::: Dataset excerpts :::

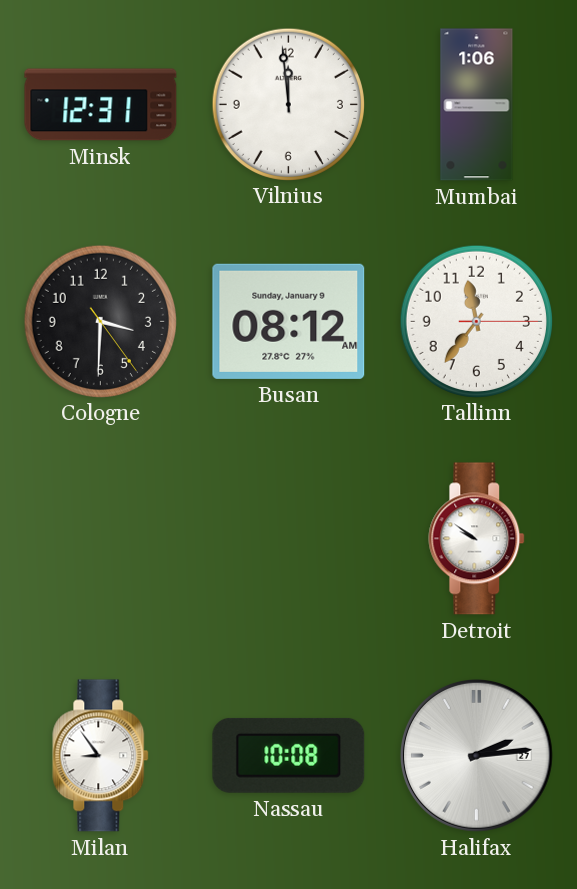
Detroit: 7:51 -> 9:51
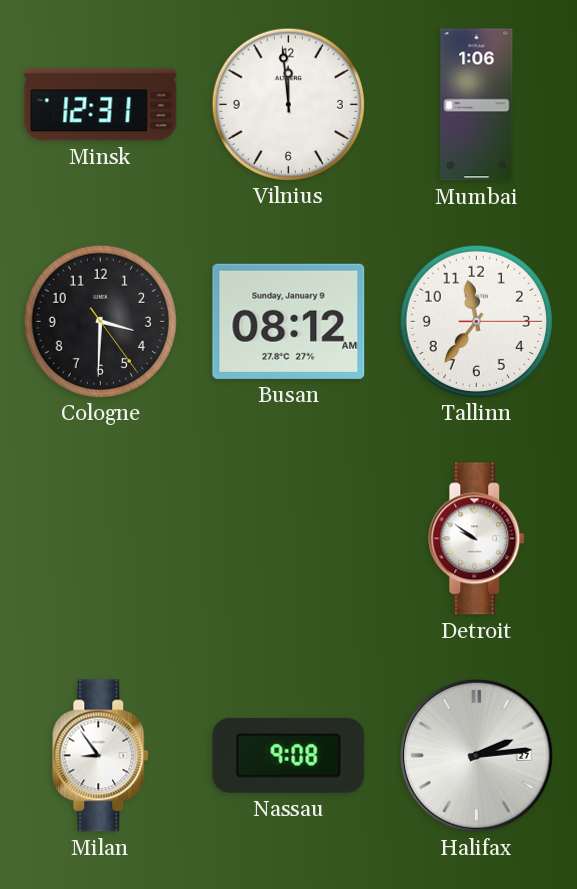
Nassau: 10:08 -> 9:08
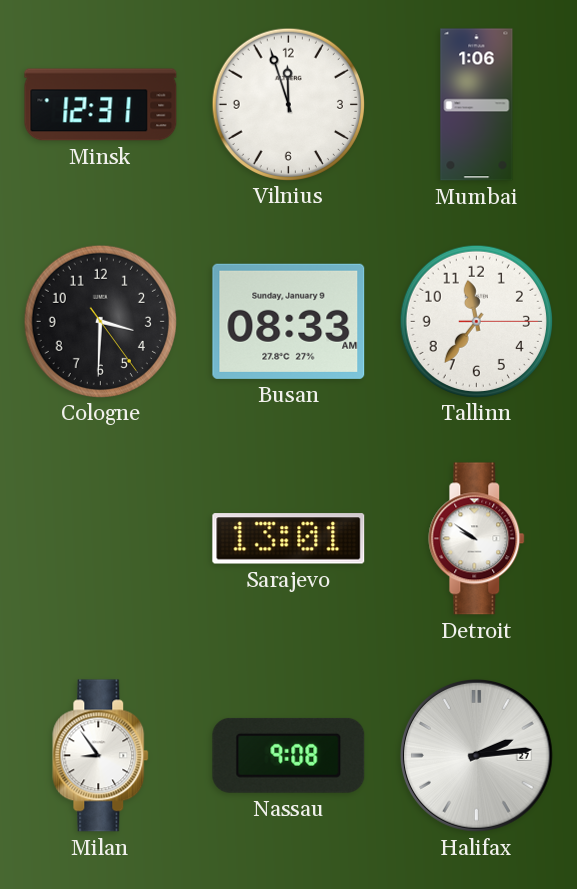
Vilnius: 11:59 -> 11:57
Busan: 08:12 -> 08:33
Sarajevo: none -> 13:01
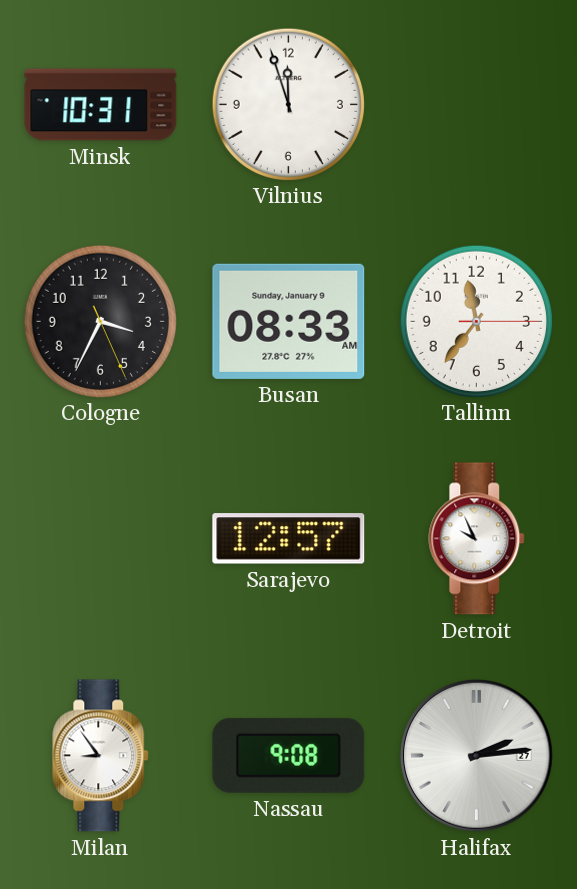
Minsk: 12:31 -> 10:31
Mumbai: 1:06 -> none
Cologne: 3:30 -> 3:34
Sarajevo: 13:01 -> 12:57
Detroit: 9:51 -> 9:56
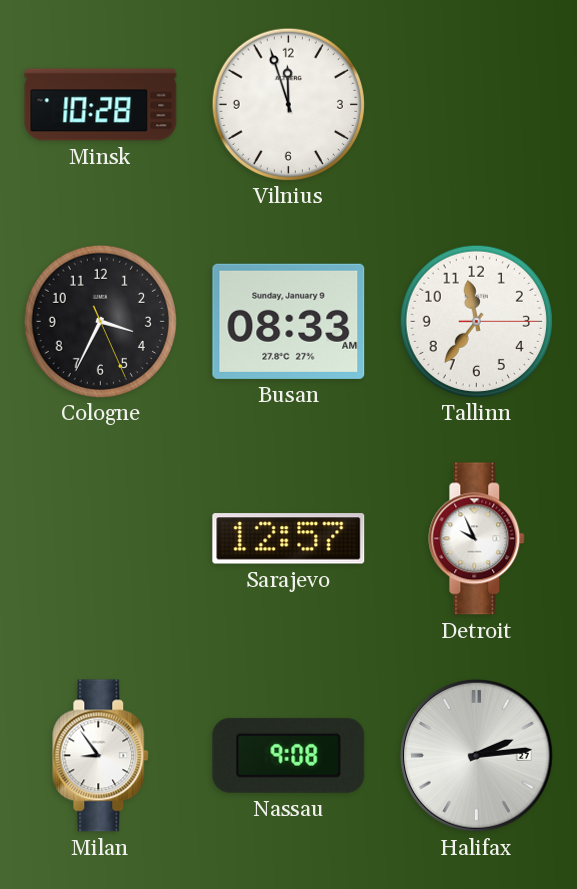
Minsk: 10:31 -> 10:28
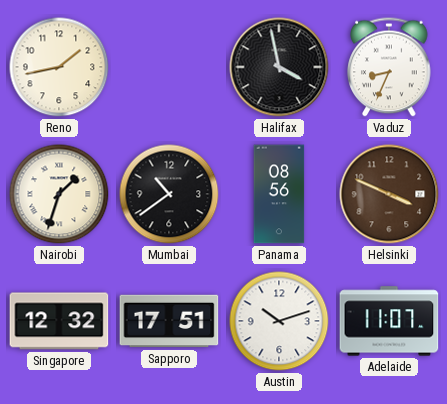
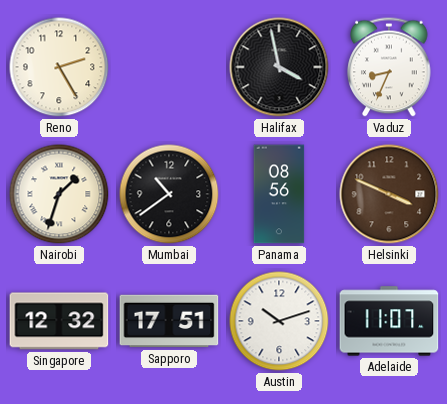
Reno: 1:43 -> 2:25
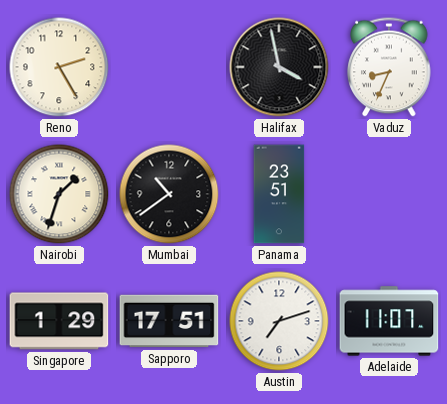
Panama: 08:56 -> 23:51
Helsinki: 3:49 -> none
Singapore: 12:32 -> 1:29
Austin: 10:12 -> 7:12
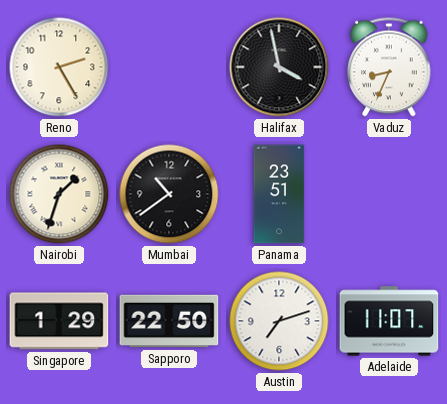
Sapporo: 17:51 -> 22:50
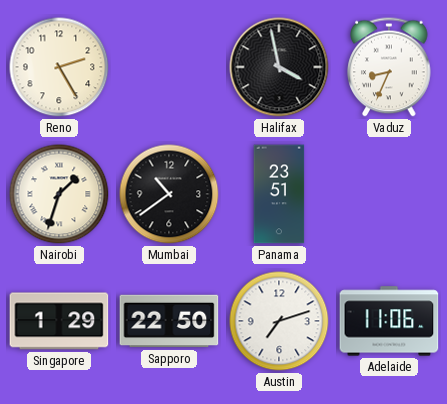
Adelaide: 11:07 -> 11:06
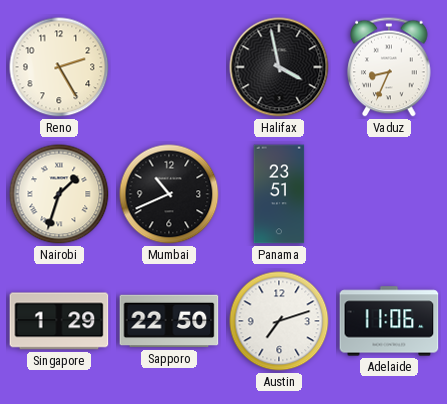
Mumbai: 10:39 -> 10:41
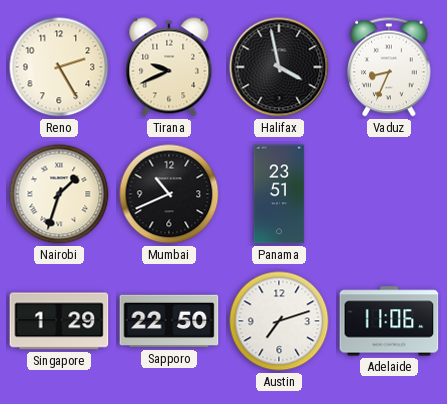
Tirana: none -> 9:41
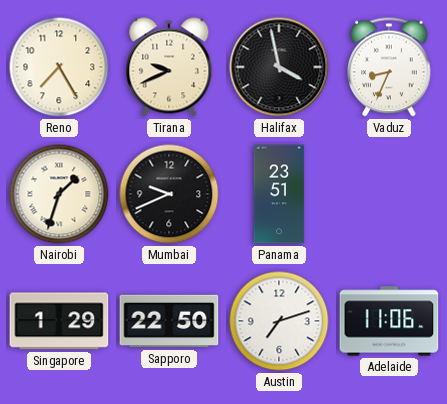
Reno: 2:25 -> 7:25
Mumbai: 10:41 -> 9:41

:::

- **Directions**:
Pick out every line in the records above that contains the word "Sarajevo", and copy each one in full.

- **Solution for this problem**:
Sarajevo: none -> 13:01
Sarajevo: 13:01 -> 12:57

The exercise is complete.